THE INPUT:
⟨

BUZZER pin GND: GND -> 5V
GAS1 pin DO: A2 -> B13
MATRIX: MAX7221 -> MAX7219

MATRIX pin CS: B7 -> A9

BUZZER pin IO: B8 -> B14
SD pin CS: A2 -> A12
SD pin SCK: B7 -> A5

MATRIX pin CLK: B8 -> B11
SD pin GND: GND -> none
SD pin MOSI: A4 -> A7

⟩

PROBLEM STATEMENT: An exact reproduction of all the records is required.

RESULT FOR THIS EXERCISE:
BUZZER pin GND: GND -> 5V
GAS1 pin DO: A2 -> B13
MATRIX: MAX7221 -> MAX7219

MATRIX pin CS: B7 -> A9

BUZZER pin IO: B8 -> B14
SD pin CS: A2 -> A12
SD pin SCK: B7 -> A5

MATRIX pin CLK: B8 -> B11
SD pin GND: GND -> none
SD pin MOSI: A4 -> A7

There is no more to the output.